**Task objective**
Collect all lines containing the word "none" from the data.

**Data records**

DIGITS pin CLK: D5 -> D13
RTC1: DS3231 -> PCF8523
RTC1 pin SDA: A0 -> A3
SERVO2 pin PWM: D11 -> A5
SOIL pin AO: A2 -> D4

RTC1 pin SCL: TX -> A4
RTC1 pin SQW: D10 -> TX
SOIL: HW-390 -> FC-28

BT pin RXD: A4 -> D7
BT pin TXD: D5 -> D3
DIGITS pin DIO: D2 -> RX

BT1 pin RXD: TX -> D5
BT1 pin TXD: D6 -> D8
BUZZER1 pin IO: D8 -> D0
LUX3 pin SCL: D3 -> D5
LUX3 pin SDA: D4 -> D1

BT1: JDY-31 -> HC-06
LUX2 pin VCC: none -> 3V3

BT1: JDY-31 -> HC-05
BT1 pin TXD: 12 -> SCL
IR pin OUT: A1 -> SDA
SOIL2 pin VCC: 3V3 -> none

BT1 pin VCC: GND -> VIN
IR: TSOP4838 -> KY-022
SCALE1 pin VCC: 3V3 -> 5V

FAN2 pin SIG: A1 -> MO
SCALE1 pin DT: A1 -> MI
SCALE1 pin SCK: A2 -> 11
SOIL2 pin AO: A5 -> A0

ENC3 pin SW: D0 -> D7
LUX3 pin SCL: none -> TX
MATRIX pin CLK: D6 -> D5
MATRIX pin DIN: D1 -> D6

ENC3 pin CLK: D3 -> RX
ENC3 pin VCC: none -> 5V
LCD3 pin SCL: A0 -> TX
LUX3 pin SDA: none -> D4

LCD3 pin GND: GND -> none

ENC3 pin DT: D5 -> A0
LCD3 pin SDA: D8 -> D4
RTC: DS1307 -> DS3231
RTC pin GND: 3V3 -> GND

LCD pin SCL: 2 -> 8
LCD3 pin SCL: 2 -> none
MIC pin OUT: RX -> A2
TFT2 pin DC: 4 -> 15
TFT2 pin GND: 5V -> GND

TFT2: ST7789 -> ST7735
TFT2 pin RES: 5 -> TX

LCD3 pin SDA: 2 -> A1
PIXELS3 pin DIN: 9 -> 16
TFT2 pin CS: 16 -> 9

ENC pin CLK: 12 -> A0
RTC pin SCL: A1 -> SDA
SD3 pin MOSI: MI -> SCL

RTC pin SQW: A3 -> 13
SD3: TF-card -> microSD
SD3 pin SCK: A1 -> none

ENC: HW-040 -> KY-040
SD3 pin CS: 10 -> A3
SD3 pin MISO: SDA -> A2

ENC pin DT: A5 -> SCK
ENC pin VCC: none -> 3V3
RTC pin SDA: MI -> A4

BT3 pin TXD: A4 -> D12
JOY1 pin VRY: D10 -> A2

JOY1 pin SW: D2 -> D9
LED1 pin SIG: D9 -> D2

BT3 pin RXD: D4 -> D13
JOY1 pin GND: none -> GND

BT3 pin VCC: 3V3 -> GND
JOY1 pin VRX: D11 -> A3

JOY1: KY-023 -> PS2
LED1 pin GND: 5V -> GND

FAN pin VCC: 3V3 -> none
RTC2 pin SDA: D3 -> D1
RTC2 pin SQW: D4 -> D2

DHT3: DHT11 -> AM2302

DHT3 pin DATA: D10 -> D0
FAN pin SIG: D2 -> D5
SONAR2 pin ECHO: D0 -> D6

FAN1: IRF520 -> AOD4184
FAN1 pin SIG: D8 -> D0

**Task output**
LUX2 pin VCC: none -> 3V3
SOIL2 pin VCC: 3V3 -> none
LUX3 pin SCL: none -> TX
ENC3 pin VCC: none -> 5V
LUX3 pin SDA: none -> D4
LCD3 pin GND: GND -> none
LCD3 pin SCL: 2 -> none
SD3 pin SCK: A1 -> none
ENC pin VCC: none -> 3V3
JOY1 pin GND: none -> GND
FAN pin VCC: 3V3 -> none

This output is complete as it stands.